Extract word for word the lines of the listing from its start to the line holding "The camera went 155", both ends kept; pictures are not part of the copy.

----------

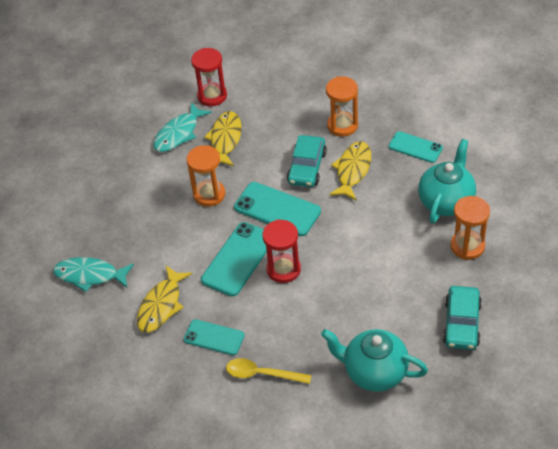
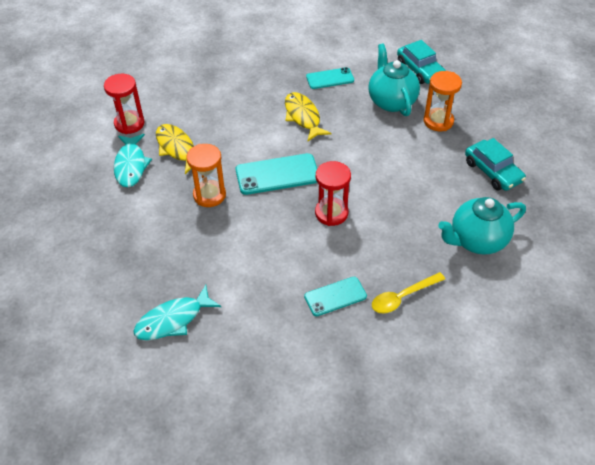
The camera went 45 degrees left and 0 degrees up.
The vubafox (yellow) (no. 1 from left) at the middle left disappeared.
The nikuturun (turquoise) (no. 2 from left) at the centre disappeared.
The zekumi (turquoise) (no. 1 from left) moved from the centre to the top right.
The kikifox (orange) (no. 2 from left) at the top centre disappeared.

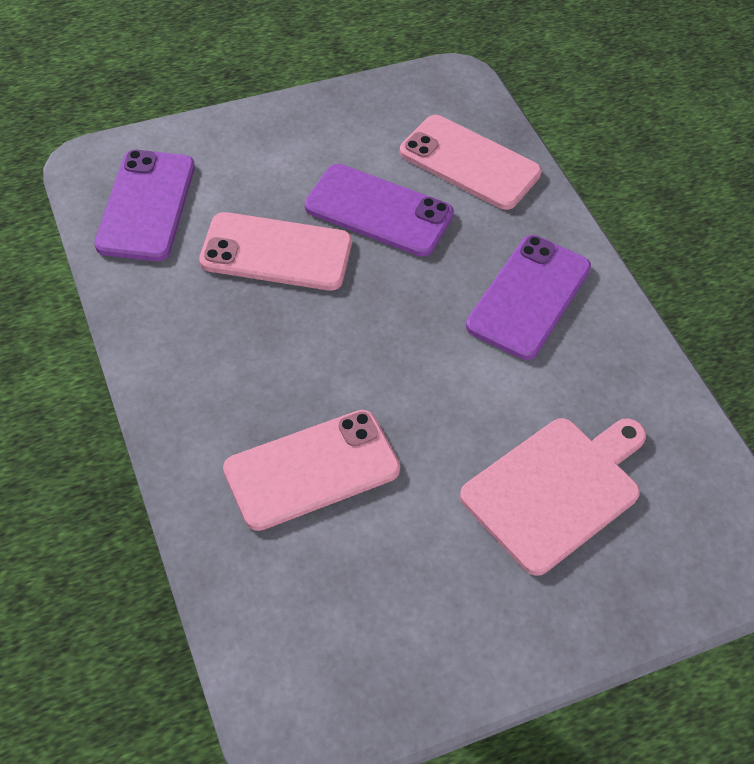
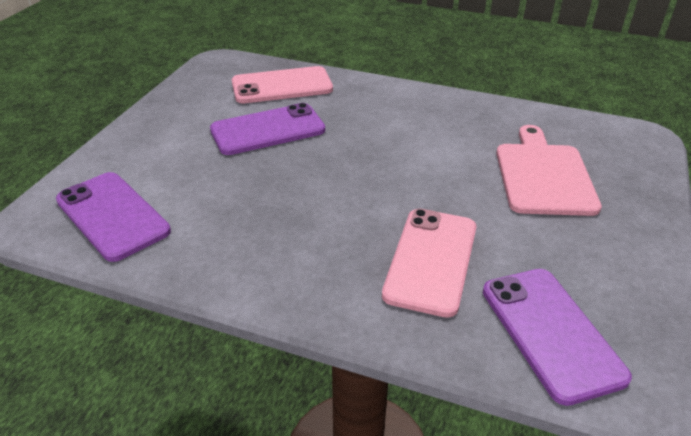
The camera went 45 degrees left and 15 degrees down.
The nikuturun (pink) (no. 1 from left) at the top centre disappeared.
The nikuturun (purple) (no. 3 from left) moved from the middle right to the bottom right.

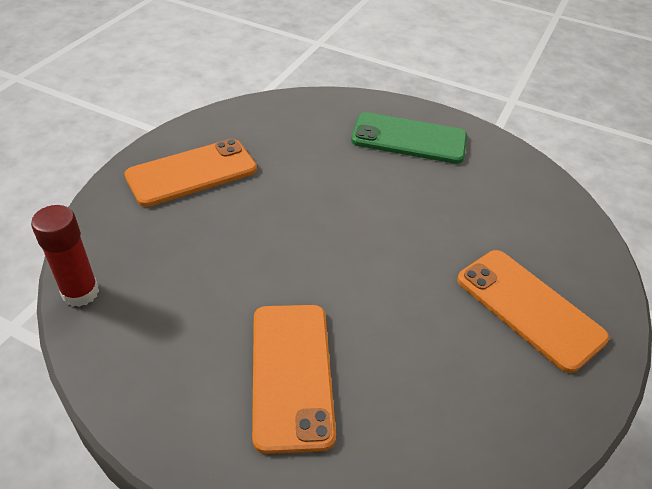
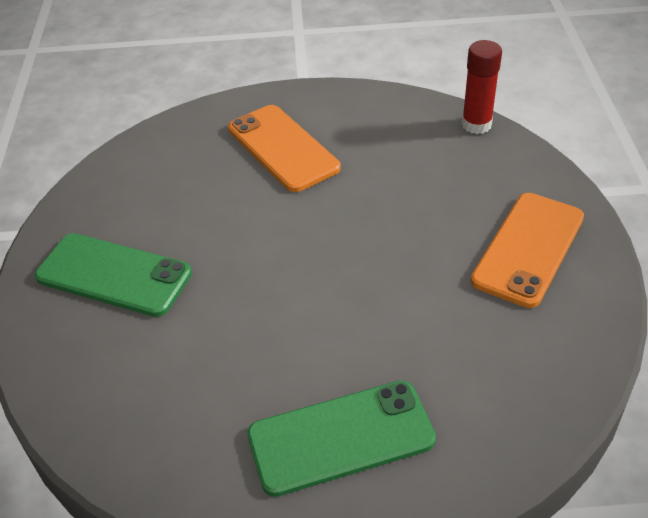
The camera went 155 degrees right and 0 degrees up.
The nikuturun (orange) (no. 3 from left) at the middle right became the nikuturun (green) (no. 1 from left) at the middle left.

----------

» Solution to the problem
The camera went 45 degrees left and 0 degrees up.
The vubafox (yellow) (no. 1 from left) at the middle left disappeared.
The nikuturun (turquoise) (no. 2 from left) at the centre disappeared.
The zekumi (turquoise) (no. 1 from left) moved from the centre to the top right.
The kikifox (orange) (no. 2 from left) at the top centre disappeared.

The camera went 45 degrees left and 15 degrees down.
The nikuturun (pink) (no. 1 from left) at the top centre disappeared.
The nikuturun (purple) (no. 3 from left) moved from the middle right to the bottom right.

The camera went 155 degrees right and 0 degrees up.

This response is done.